EXERCISE »
What is needed is an exact transcription of the listing, with the images removed.

GIVEN DATA »

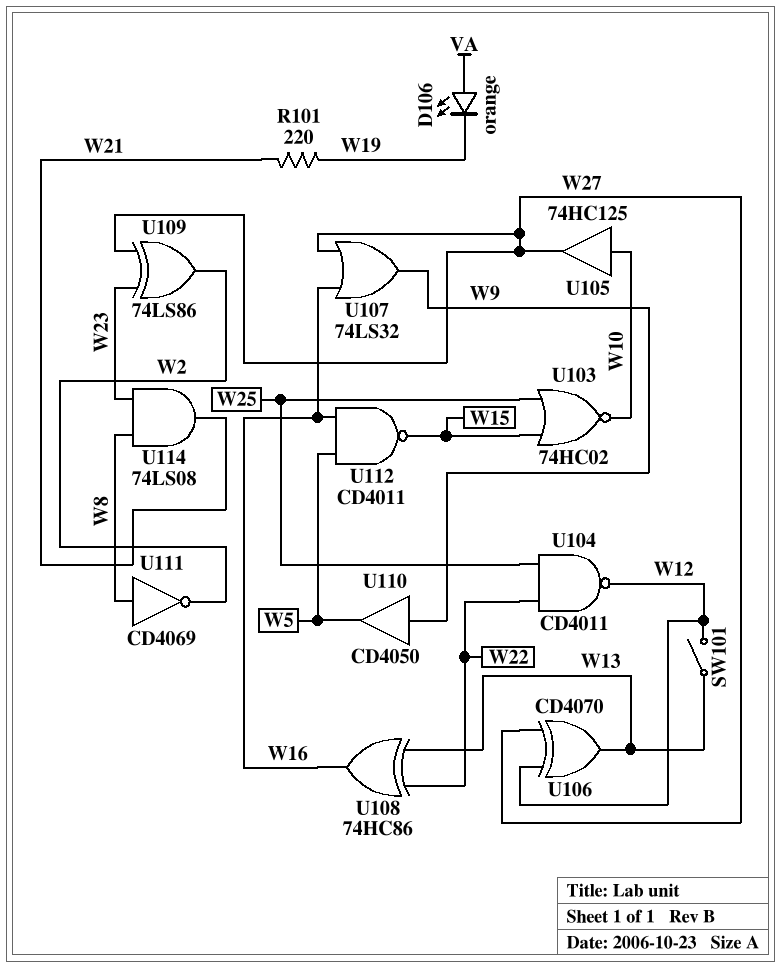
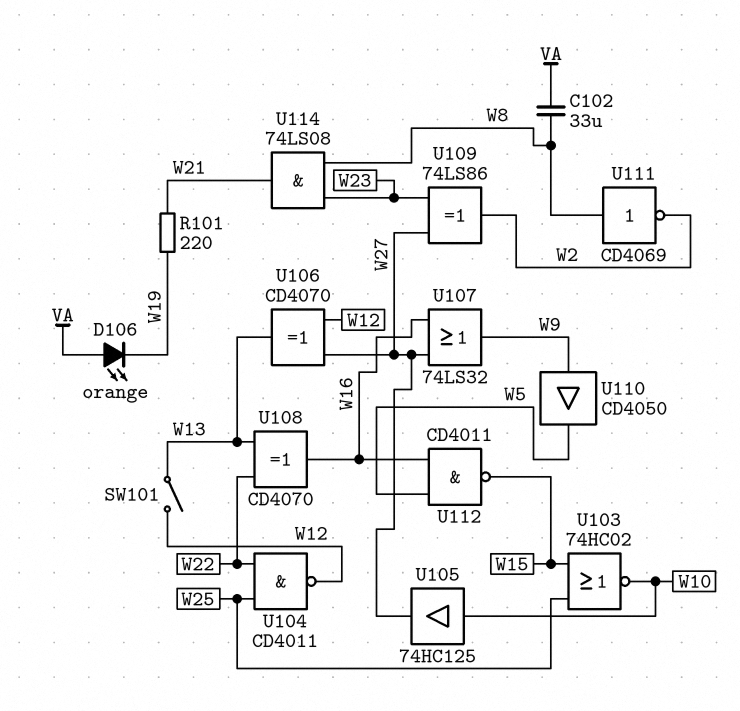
C102: none -> 33uF (VA, W8)
U108: XOR 74HC86 (in W13, in W22, out W16) -> XOR CD4070 (in W13, in W22, out W16)

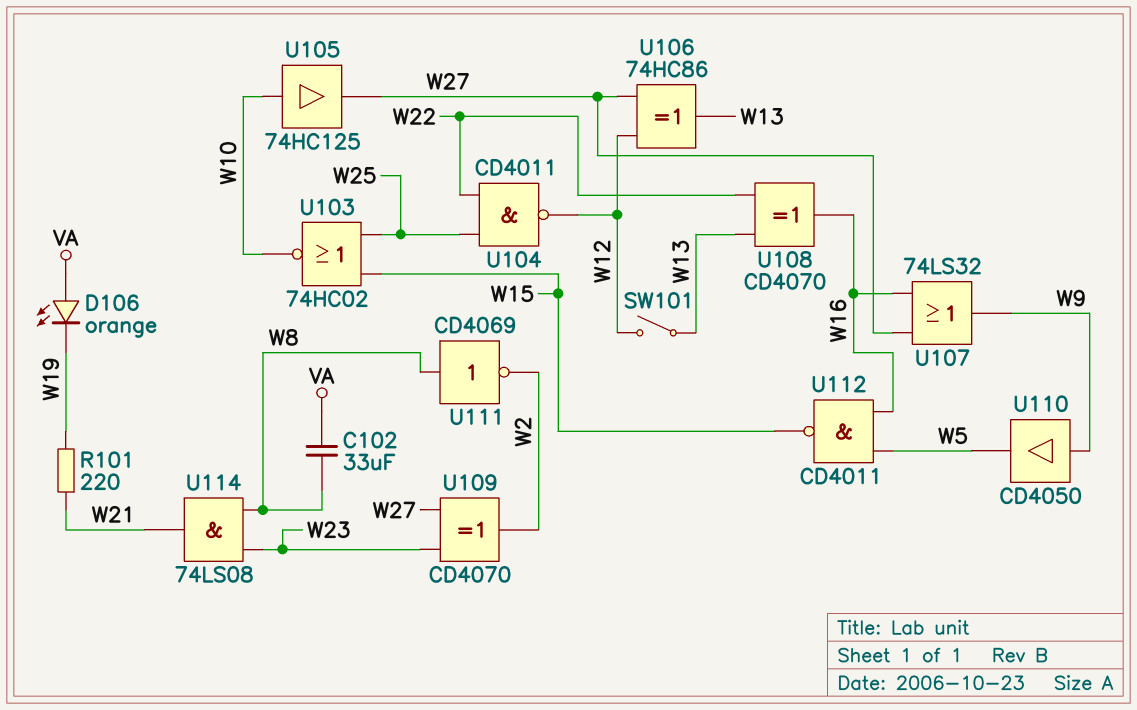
U106: XOR CD4070 (in W12, in W27, out W13) -> XOR 74HC86 (in W12, in W27, out W13)
U109: XOR 74LS86 (in W23, in W27, out W2) -> XOR CD4070 (in W23, in W27, out W2)

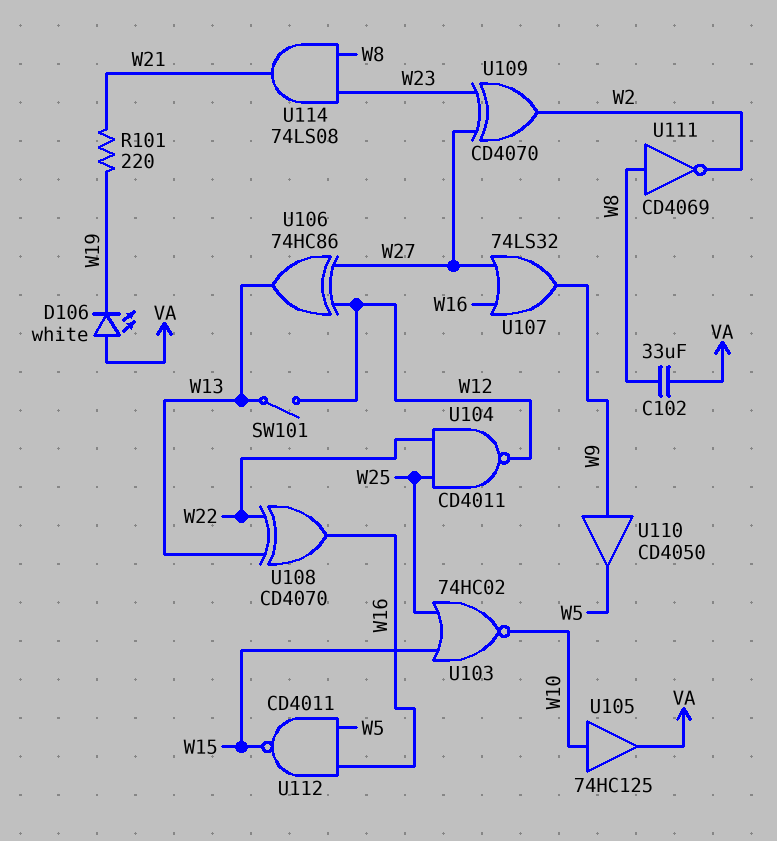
D106: LED orange (A VA, K W19) -> LED white (A VA, K W19)
U105: buffer 74HC125 (in W10, out W27) -> buffer 74HC125 (in W10, out VA)

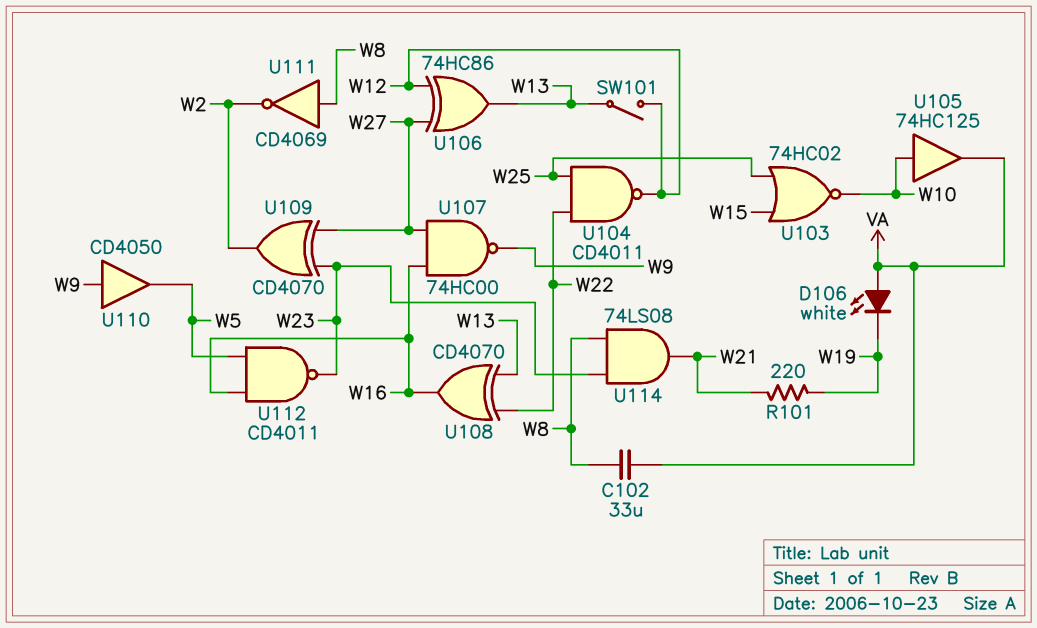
U107: OR 74LS32 (in W16, in W27, out W9) -> NAND 74HC00 (in W16, in W27, out W9)
U112: NAND CD4011 (in W5, in W16, out W15) -> NAND CD4011 (in W5, in W16, out W23)

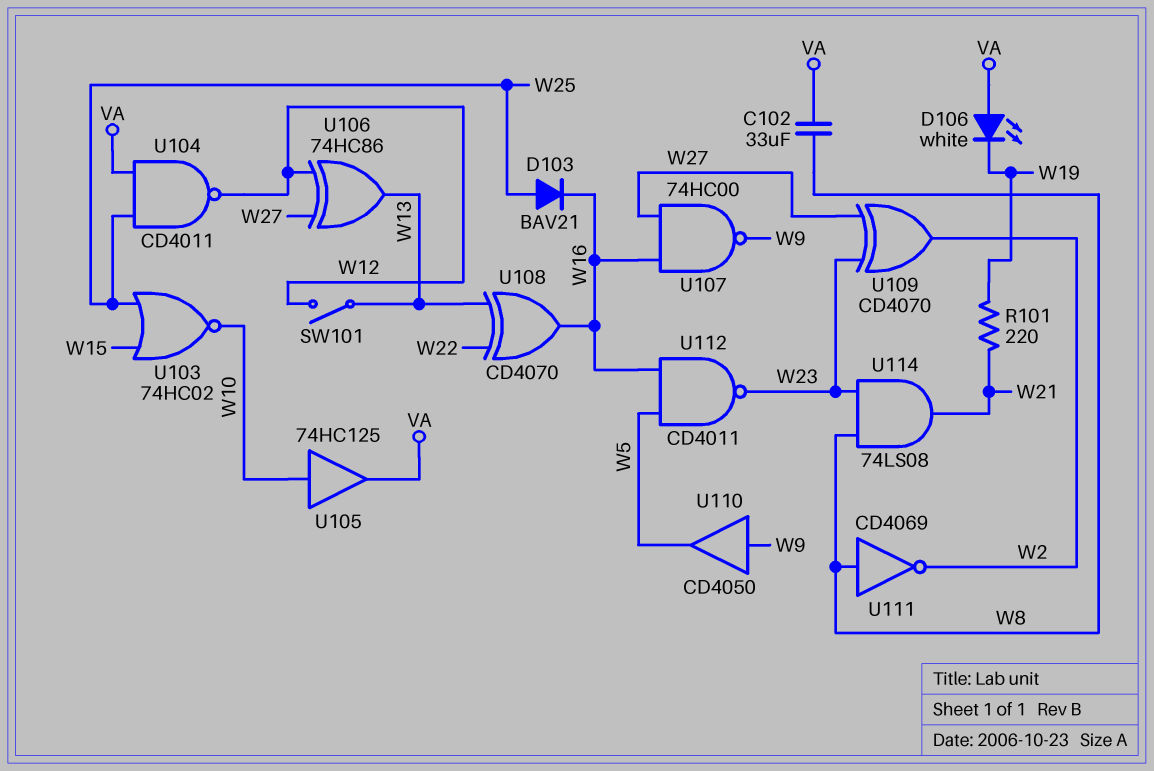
D103: none -> diode BAV21 (A W25, K W16)
U104: NAND CD4011 (in W22, in W25, out W12) -> NAND CD4011 (in VA, in W25, out W12)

COMPLETED EXERCISE »
C102: none -> 33uF (VA, W8)
U108: XOR 74HC86 (in W13, in W22, out W16) -> XOR CD4070 (in W13, in W22, out W16)

U106: XOR CD4070 (in W12, in W27, out W13) -> XOR 74HC86 (in W12, in W27, out W13)
U109: XOR 74LS86 (in W23, in W27, out W2) -> XOR CD4070 (in W23, in W27, out W2)

D106: LED orange (A VA, K W19) -> LED white (A VA, K W19)
U105: buffer 74HC125 (in W10, out W27) -> buffer 74HC125 (in W10, out VA)

U107: OR 74LS32 (in W16, in W27, out W9) -> NAND 74HC00 (in W16, in W27, out W9)
U112: NAND CD4011 (in W5, in W16, out W15) -> NAND CD4011 (in W5, in W16, out W23)

D103: none -> diode BAV21 (A W25, K W16)
U104: NAND CD4011 (in W22, in W25, out W12) -> NAND CD4011 (in VA, in W25, out W12)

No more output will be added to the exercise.